WORK REQUIRED: Your answer must be a single number: the count of lines in the records below that include the string "none".

PROVIDED INFORMATION:
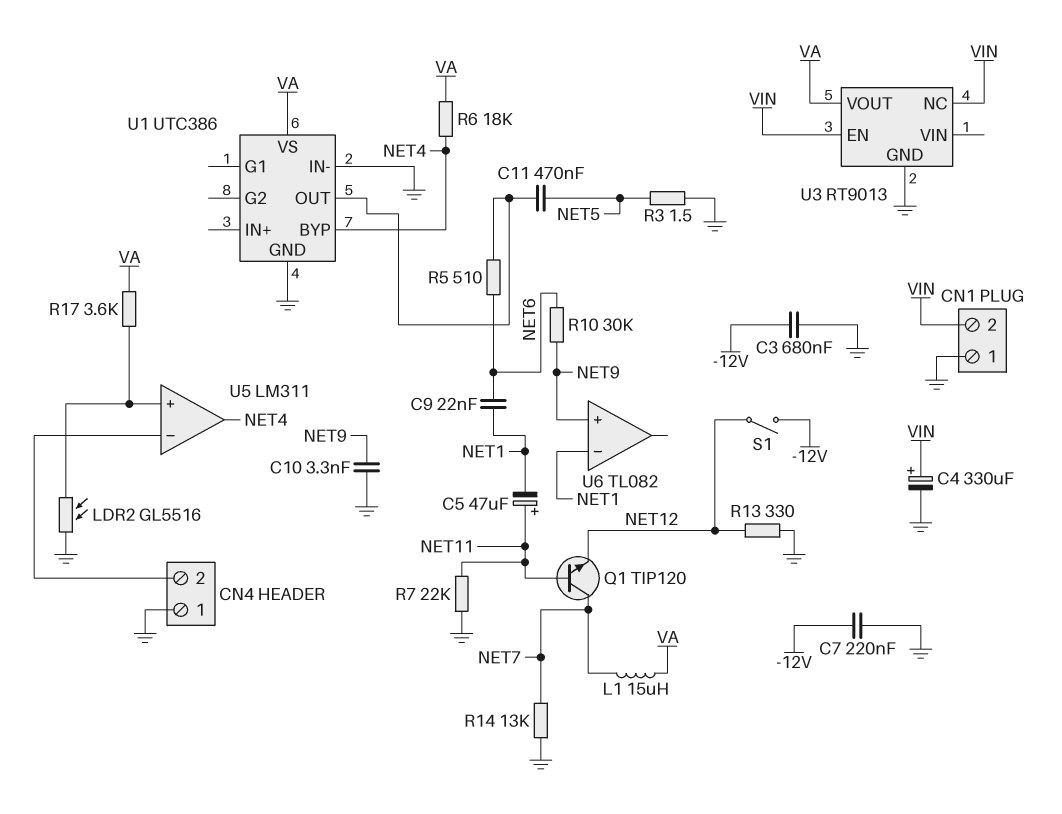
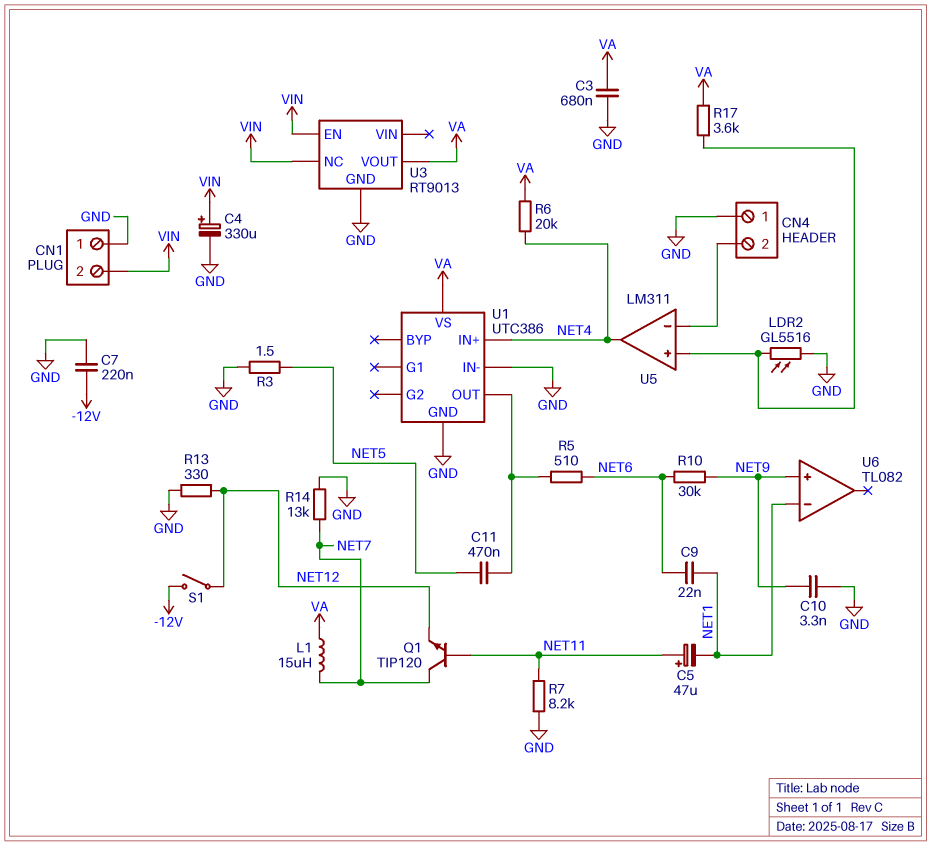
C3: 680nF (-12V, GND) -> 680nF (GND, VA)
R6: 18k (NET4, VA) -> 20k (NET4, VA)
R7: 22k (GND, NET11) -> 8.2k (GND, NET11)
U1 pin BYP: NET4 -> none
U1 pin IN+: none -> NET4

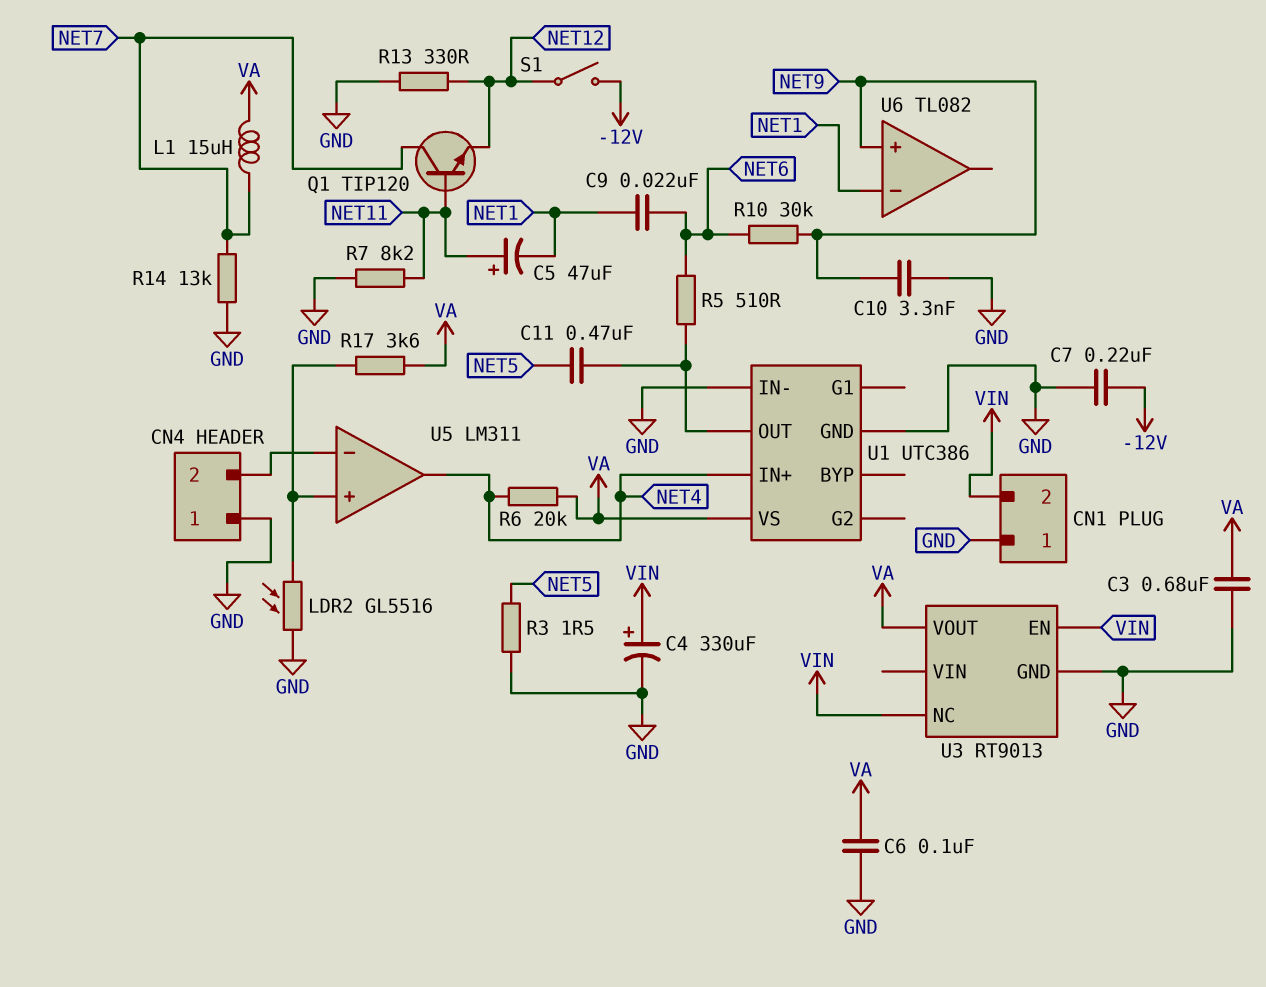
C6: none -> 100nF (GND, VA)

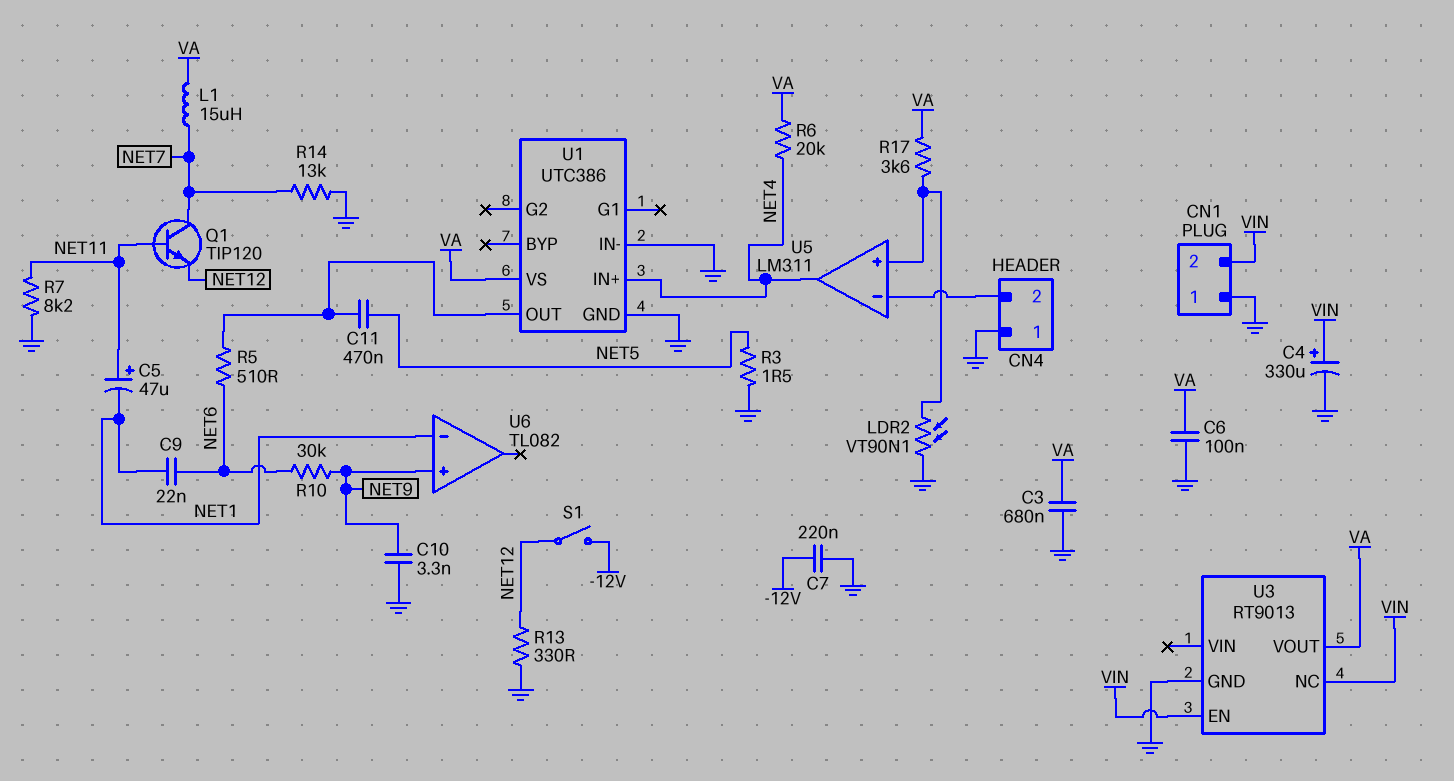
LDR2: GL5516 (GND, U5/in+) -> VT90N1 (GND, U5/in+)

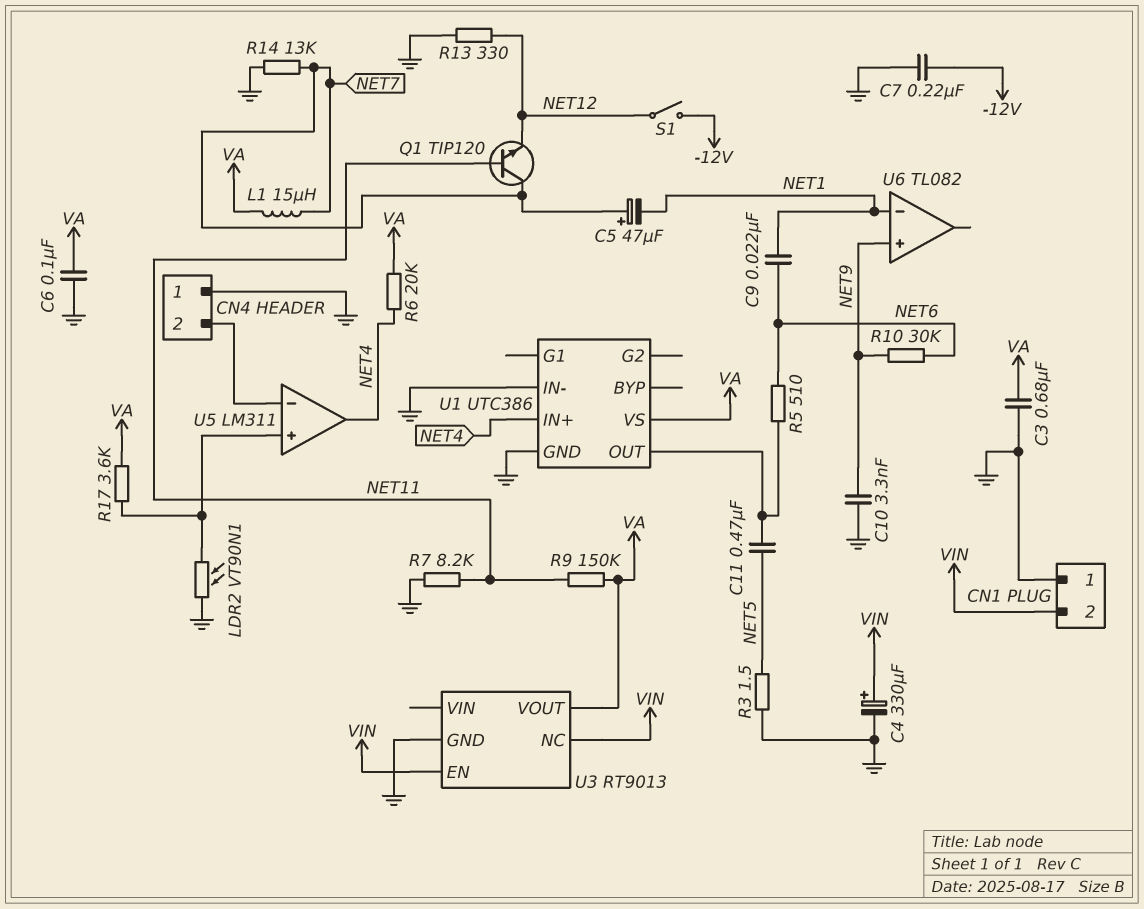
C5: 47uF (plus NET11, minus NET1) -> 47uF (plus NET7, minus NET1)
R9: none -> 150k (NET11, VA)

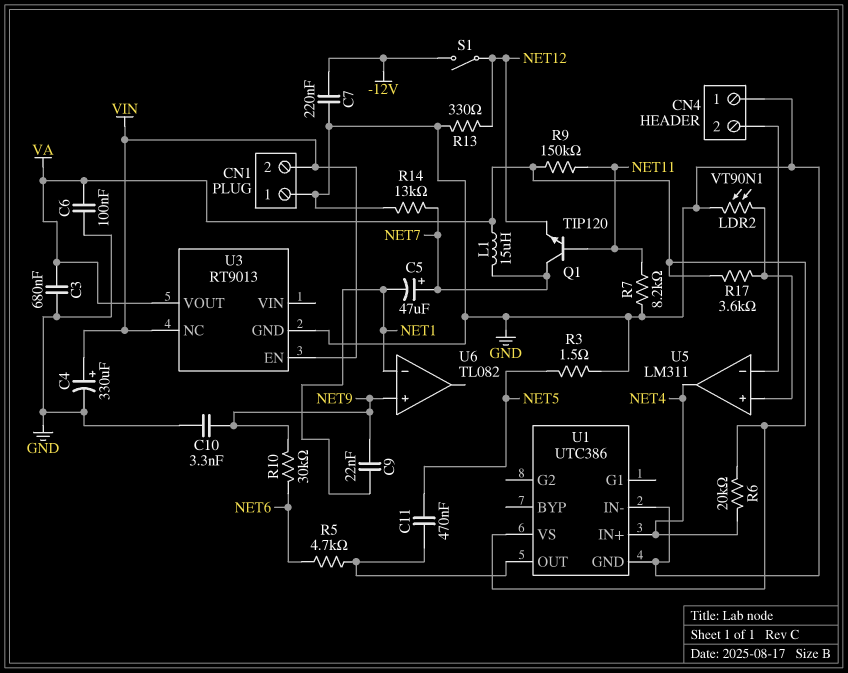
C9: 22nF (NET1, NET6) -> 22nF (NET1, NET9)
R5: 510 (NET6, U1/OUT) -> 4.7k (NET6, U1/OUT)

COMPLETED EXERCISE: 4